* _Provided data_
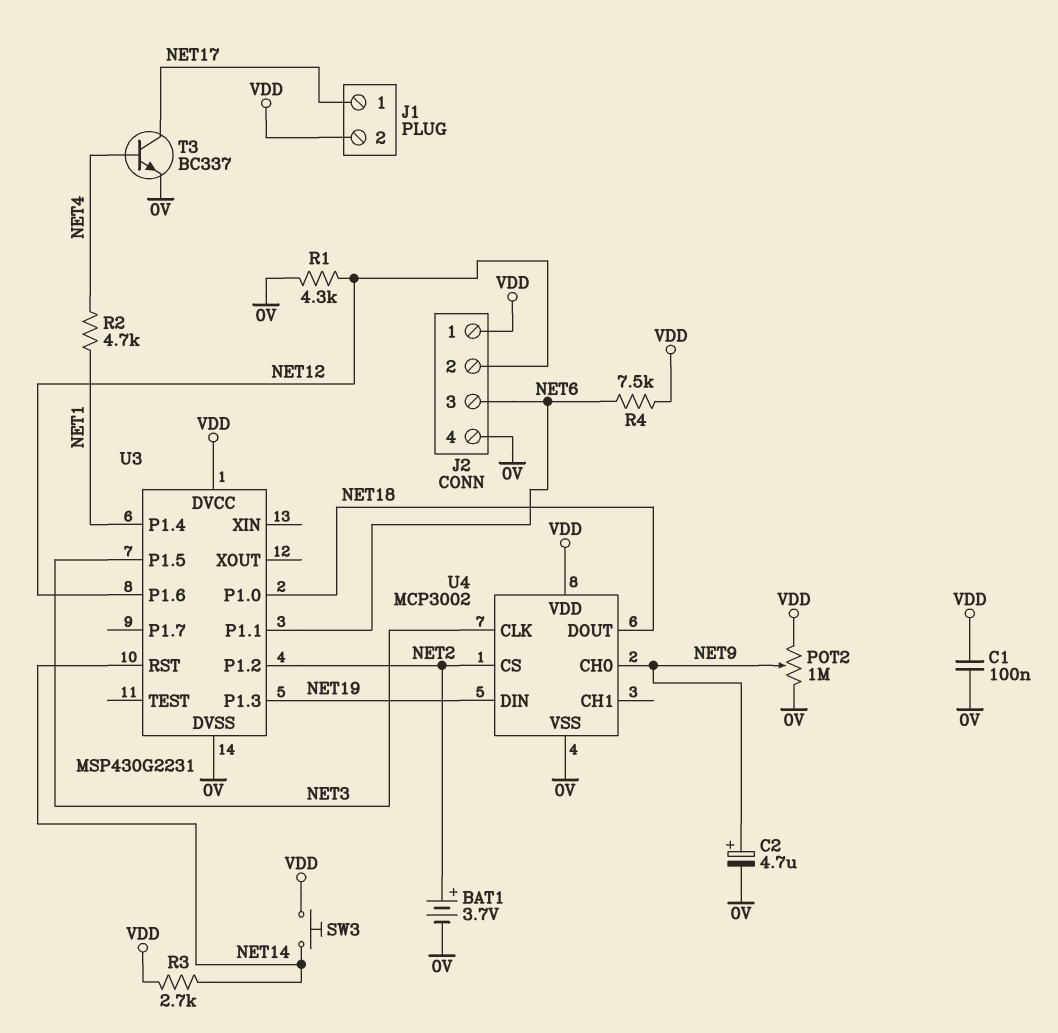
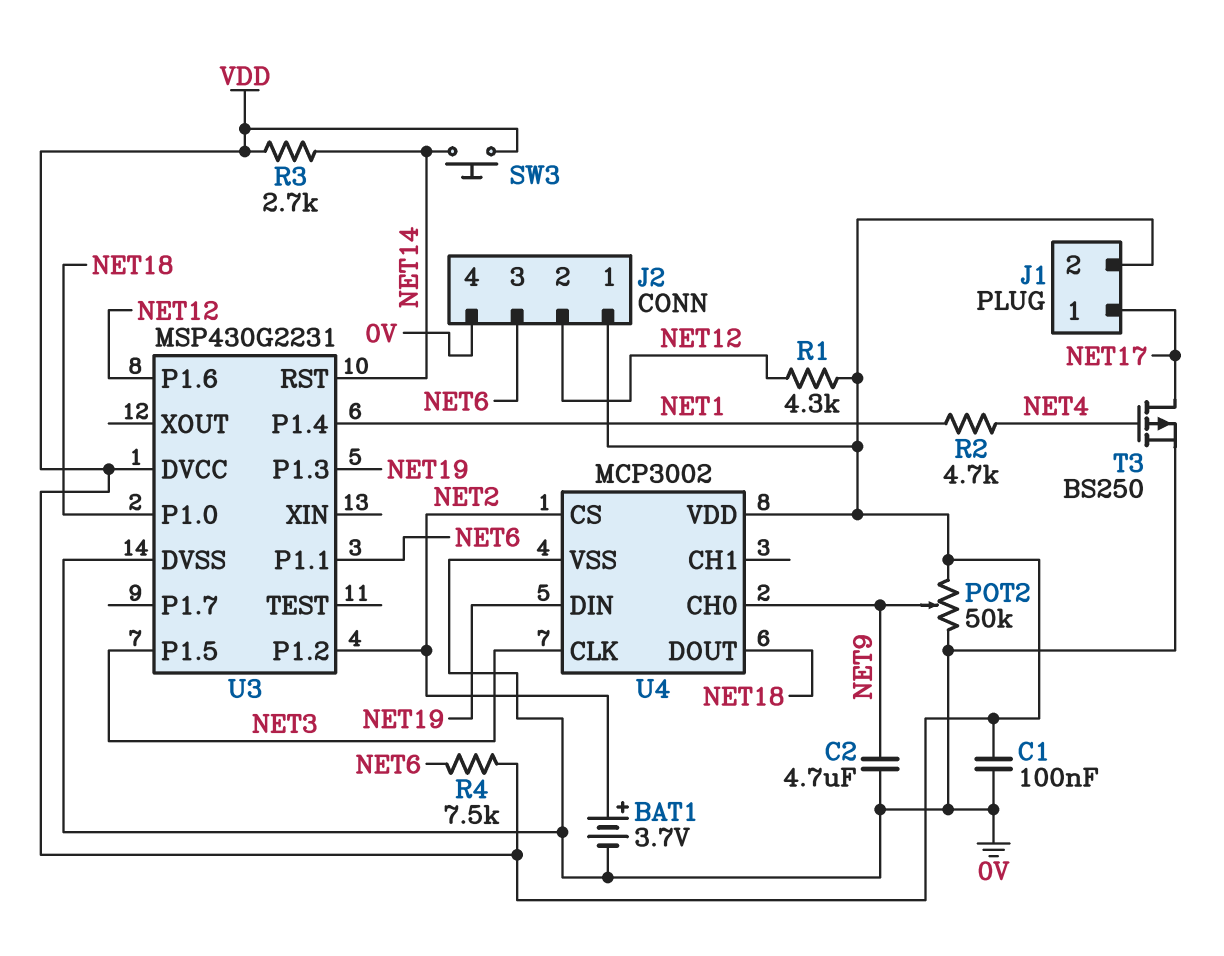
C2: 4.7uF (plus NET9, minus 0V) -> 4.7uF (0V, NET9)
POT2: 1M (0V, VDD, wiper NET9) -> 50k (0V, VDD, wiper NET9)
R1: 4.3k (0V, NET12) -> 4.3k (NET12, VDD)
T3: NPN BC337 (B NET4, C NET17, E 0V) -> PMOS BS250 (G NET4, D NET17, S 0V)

--

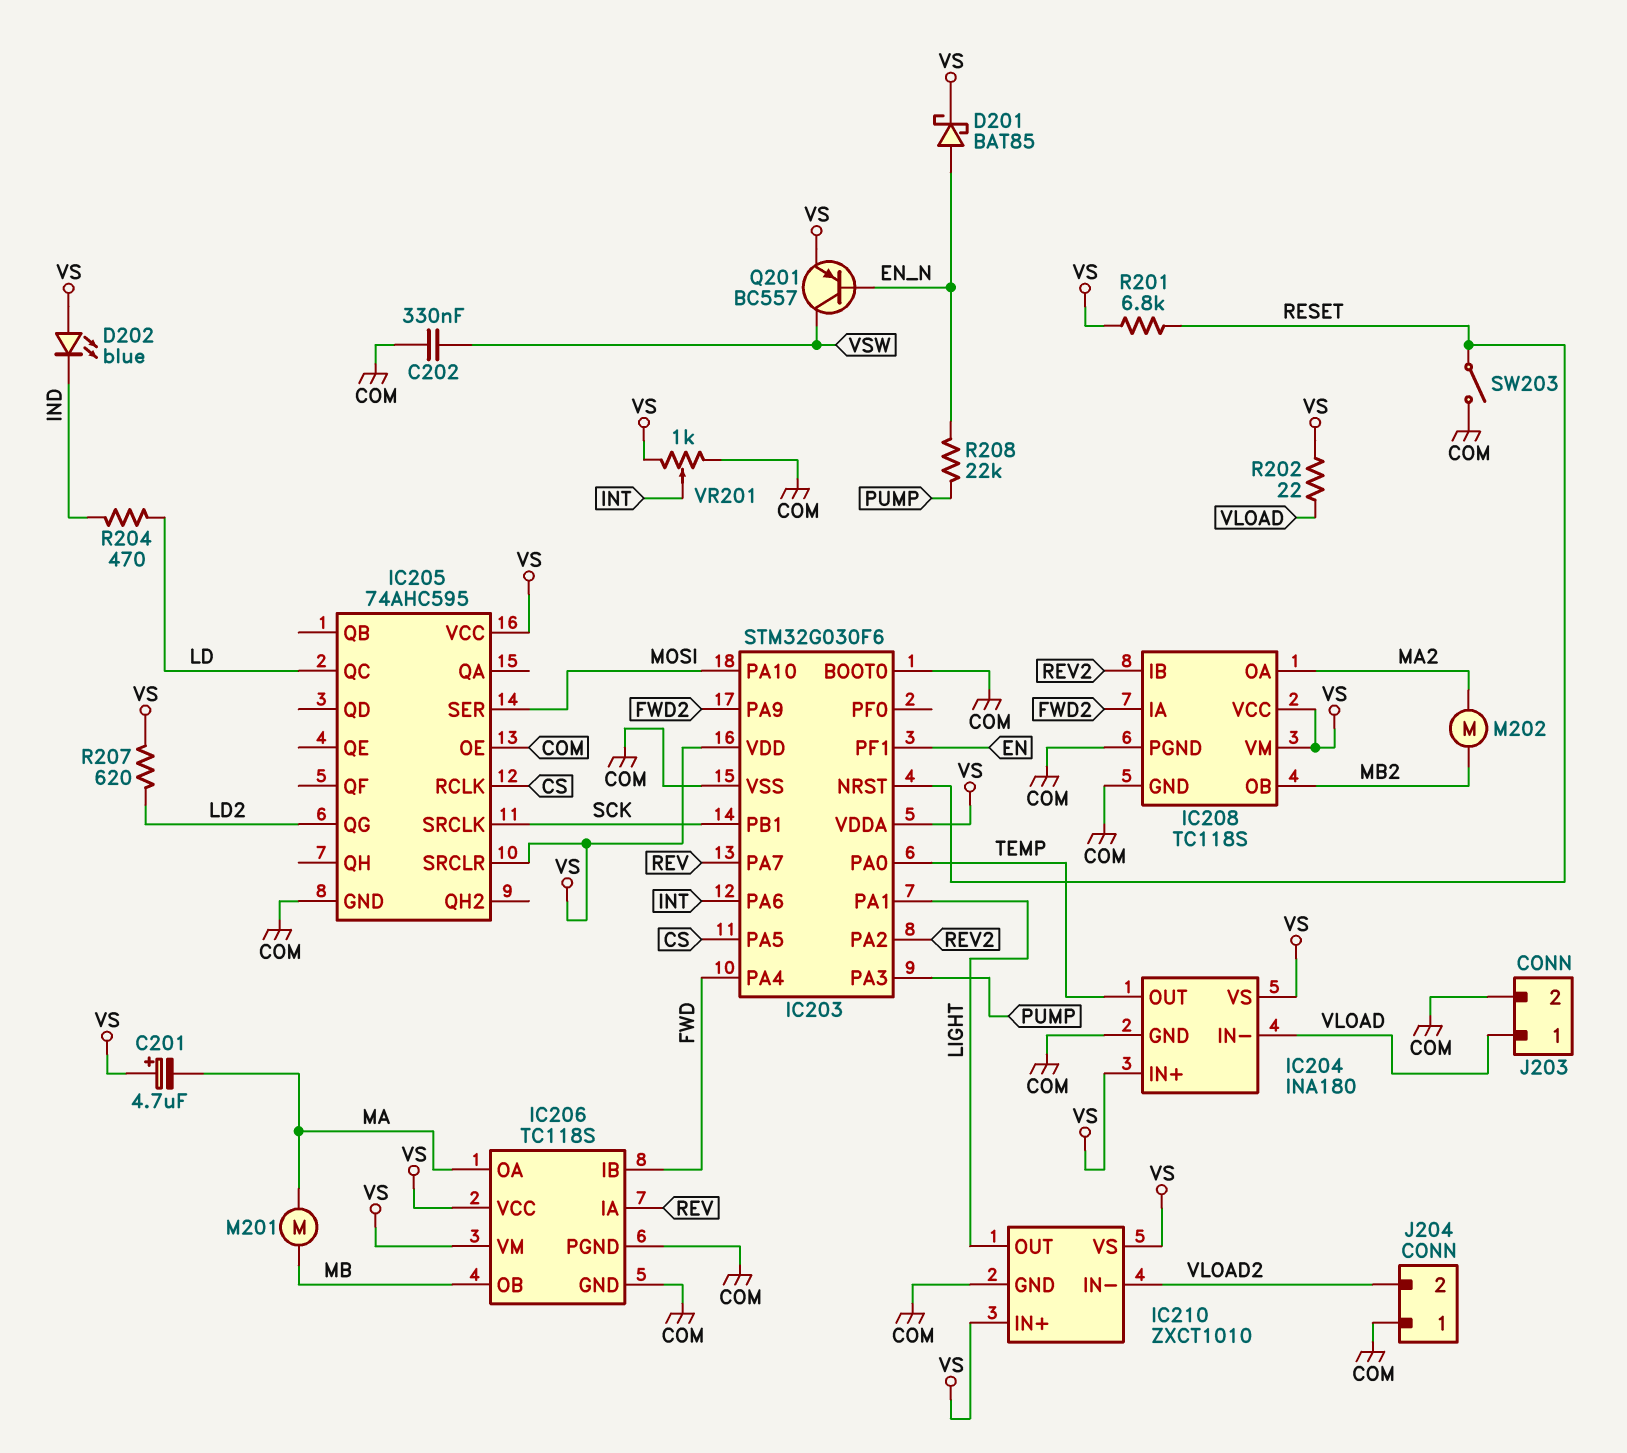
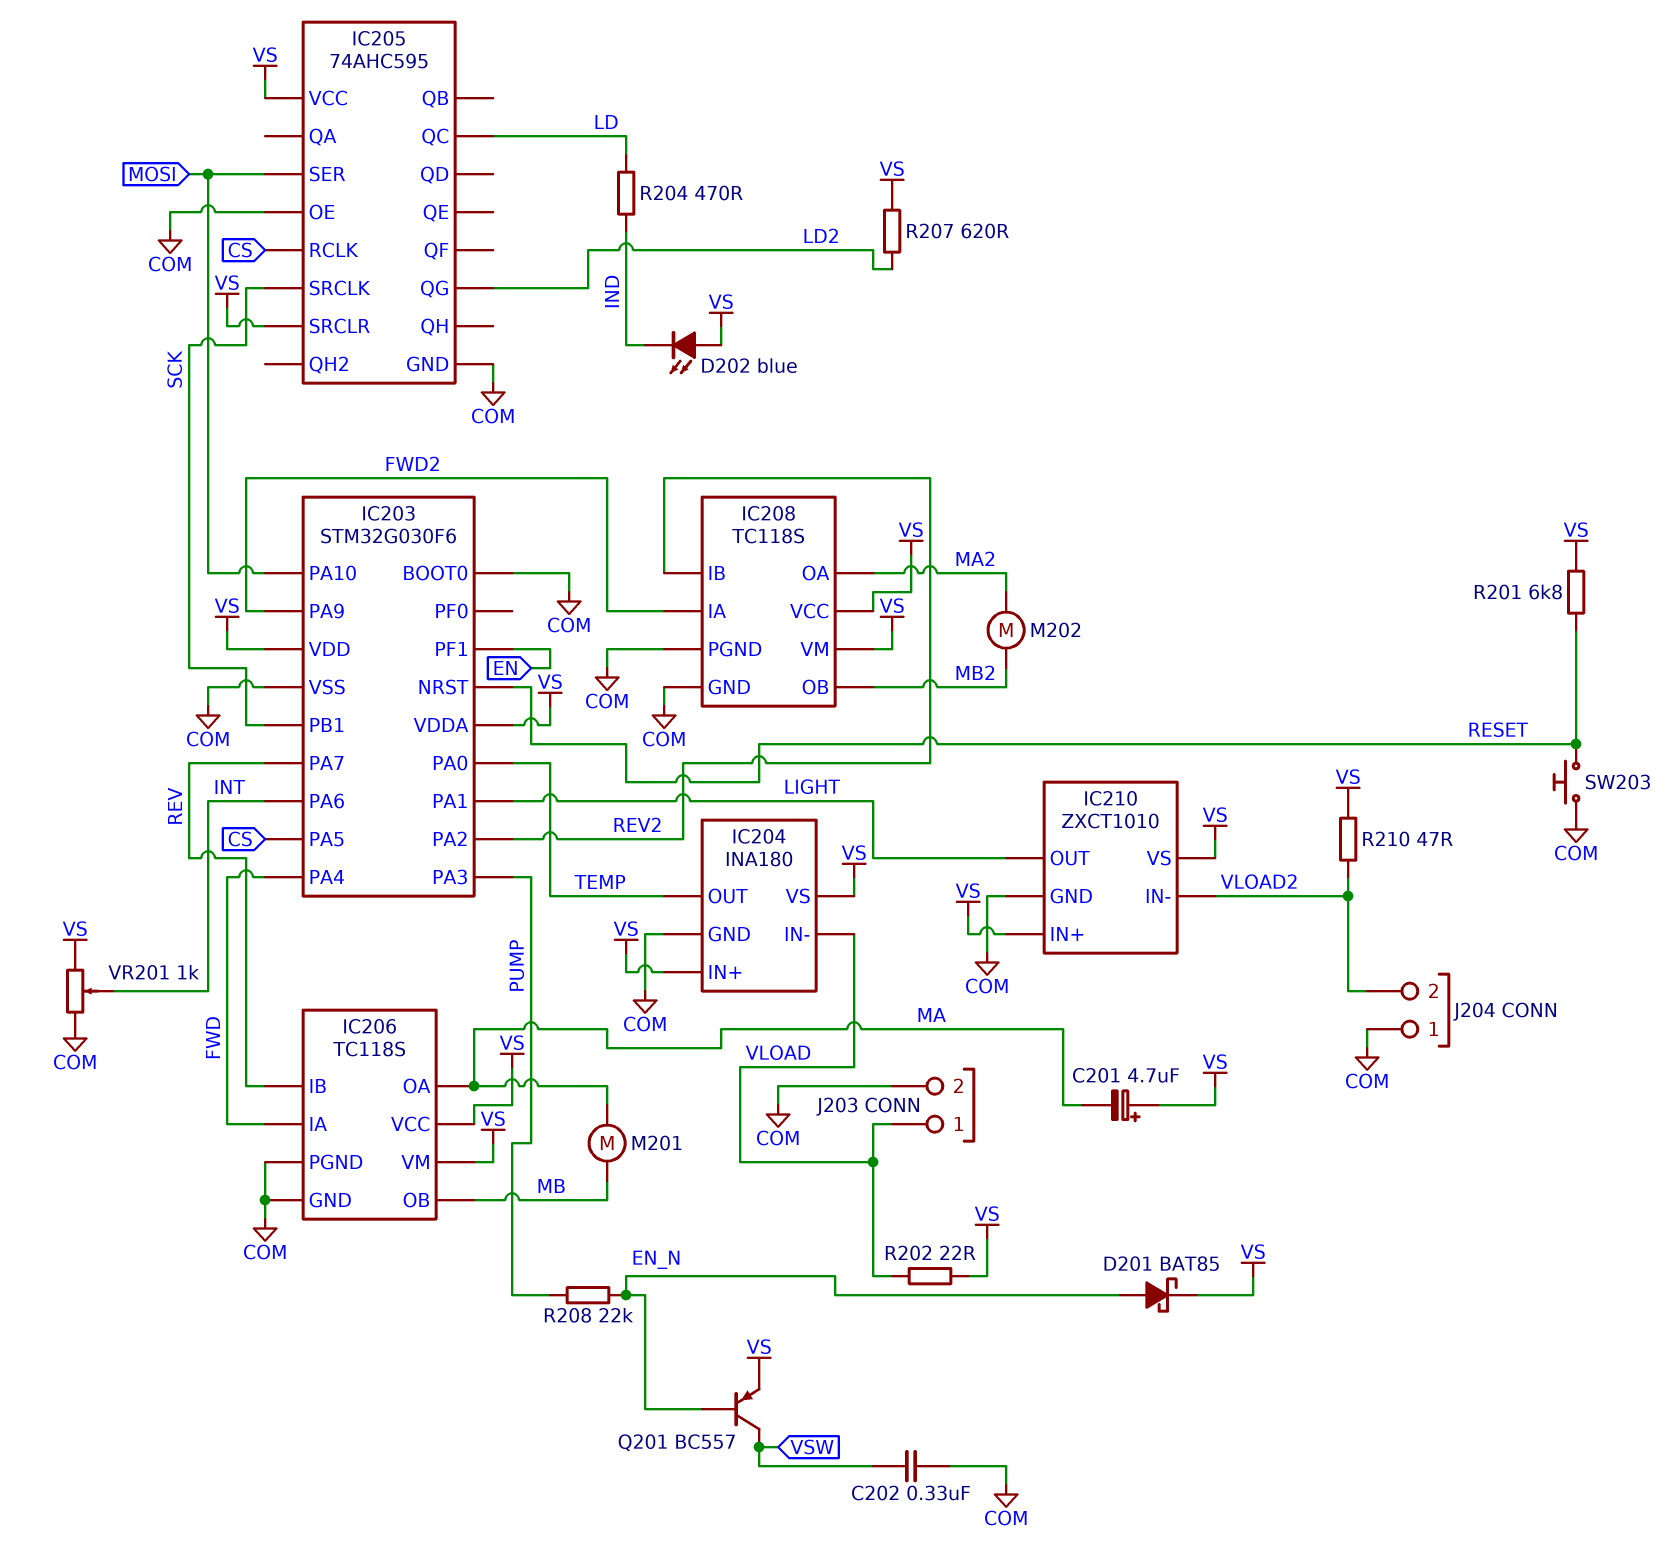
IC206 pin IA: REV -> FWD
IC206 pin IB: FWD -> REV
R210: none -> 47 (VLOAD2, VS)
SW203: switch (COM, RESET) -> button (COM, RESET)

...

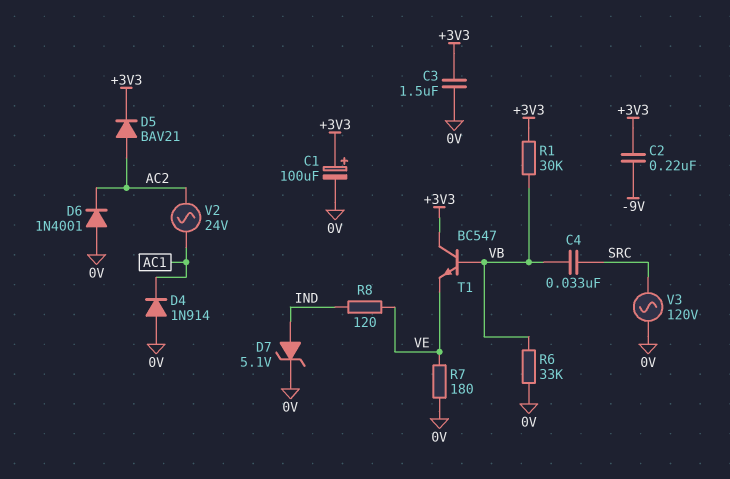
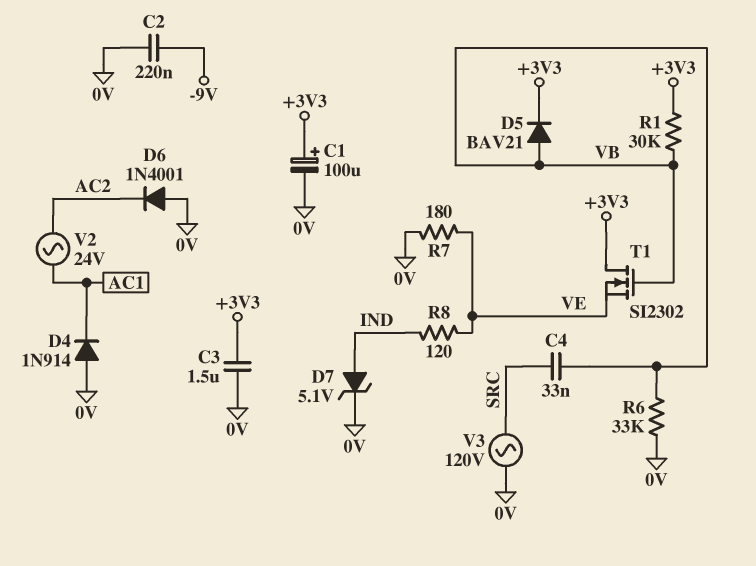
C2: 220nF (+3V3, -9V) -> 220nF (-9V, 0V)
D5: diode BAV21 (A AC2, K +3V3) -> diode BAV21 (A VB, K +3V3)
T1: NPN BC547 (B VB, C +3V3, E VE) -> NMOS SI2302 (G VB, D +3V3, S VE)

* _What to produce_
Extract the lines of the preceding material that run from the line with "IC206 pin IA: REV -> FWD" through the line with "SW203: switch (COM, RESET)", inclusive, reproducing them exactly and adding nothing.

* _Output for this task_
IC206 pin IA: REV -> FWD
IC206 pin IB: FWD -> REV
R210: none -> 47 (VLOAD2, VS)
SW203: switch (COM, RESET) -> button (COM, RESET)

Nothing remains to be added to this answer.